[Before-and-after object listings]
▼
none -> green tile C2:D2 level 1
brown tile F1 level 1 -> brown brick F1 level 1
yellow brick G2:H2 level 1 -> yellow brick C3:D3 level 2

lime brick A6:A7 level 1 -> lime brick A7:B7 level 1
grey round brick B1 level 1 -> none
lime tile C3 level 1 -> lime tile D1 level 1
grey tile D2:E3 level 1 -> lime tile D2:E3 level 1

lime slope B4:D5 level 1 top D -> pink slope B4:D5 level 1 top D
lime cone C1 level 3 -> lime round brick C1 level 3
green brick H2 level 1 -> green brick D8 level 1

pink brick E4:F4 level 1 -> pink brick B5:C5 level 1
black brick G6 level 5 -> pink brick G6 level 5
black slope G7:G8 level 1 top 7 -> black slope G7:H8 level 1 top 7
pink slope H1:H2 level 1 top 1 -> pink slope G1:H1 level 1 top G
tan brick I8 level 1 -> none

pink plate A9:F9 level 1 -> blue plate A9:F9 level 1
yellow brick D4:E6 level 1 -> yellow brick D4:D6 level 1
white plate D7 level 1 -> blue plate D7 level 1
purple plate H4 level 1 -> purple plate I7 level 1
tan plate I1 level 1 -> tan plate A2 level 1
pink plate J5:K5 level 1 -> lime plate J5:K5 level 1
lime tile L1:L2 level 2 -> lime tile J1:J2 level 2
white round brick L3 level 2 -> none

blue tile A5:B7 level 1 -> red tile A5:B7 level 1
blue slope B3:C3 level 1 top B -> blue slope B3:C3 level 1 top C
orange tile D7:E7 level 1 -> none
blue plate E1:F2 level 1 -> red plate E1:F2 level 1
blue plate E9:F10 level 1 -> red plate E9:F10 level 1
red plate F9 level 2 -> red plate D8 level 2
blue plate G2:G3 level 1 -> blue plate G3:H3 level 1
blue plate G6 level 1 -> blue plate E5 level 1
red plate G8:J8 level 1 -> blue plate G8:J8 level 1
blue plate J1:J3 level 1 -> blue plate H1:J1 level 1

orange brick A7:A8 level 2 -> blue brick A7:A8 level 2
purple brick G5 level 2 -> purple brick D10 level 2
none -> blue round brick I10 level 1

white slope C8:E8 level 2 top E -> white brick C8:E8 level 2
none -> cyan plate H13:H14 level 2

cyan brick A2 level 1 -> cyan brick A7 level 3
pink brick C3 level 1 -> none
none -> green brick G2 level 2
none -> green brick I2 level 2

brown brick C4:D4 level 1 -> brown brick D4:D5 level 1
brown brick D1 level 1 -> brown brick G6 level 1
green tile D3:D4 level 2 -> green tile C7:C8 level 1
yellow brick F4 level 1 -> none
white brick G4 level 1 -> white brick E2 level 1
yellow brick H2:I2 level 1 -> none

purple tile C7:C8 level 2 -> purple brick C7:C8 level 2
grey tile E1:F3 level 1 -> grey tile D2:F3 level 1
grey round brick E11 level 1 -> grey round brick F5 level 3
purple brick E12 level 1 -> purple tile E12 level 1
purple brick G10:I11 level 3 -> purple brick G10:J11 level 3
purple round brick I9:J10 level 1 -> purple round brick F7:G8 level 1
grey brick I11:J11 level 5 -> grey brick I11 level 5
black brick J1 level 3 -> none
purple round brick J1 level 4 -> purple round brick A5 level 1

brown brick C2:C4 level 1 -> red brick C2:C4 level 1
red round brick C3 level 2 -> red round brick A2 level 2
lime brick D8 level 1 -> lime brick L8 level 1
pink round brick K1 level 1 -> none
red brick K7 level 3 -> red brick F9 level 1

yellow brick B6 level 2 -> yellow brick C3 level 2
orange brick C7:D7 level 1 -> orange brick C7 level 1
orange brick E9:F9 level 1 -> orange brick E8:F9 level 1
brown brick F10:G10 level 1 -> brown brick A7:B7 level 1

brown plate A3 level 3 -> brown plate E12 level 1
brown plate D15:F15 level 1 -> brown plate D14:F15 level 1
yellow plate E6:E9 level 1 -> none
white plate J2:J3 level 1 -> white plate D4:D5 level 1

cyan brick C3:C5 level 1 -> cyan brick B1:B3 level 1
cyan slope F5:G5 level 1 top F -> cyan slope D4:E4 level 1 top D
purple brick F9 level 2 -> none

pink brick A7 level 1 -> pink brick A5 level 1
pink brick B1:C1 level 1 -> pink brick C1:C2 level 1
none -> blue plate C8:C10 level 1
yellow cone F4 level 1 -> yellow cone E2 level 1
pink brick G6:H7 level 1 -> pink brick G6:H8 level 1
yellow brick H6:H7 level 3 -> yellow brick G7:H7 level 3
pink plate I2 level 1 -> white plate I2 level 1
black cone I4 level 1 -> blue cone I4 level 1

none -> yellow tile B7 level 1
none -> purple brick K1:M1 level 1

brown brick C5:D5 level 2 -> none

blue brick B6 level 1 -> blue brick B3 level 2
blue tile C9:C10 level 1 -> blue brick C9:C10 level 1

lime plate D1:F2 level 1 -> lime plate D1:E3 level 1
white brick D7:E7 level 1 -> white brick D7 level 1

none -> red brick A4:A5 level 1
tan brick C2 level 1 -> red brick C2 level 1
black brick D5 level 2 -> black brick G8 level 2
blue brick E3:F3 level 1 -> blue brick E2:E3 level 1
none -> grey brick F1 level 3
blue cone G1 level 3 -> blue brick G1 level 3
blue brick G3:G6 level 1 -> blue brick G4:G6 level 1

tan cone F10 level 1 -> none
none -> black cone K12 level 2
▲
What you have to do
Extract exactly and only the lines above from the line containing "black brick J1 level 3 -> none" through the line containing "red brick K7 level 3 -> red brick F9 level 1", both end lines included.

Problem solution
black brick J1 level 3 -> none
purple round brick J1 level 4 -> purple round brick A5 level 1

brown brick C2:C4 level 1 -> red brick C2:C4 level 1
red round brick C3 level 2 -> red round brick A2 level 2
lime brick D8 level 1 -> lime brick L8 level 1
pink round brick K1 level 1 -> none
red brick K7 level 3 -> red brick F9 level 1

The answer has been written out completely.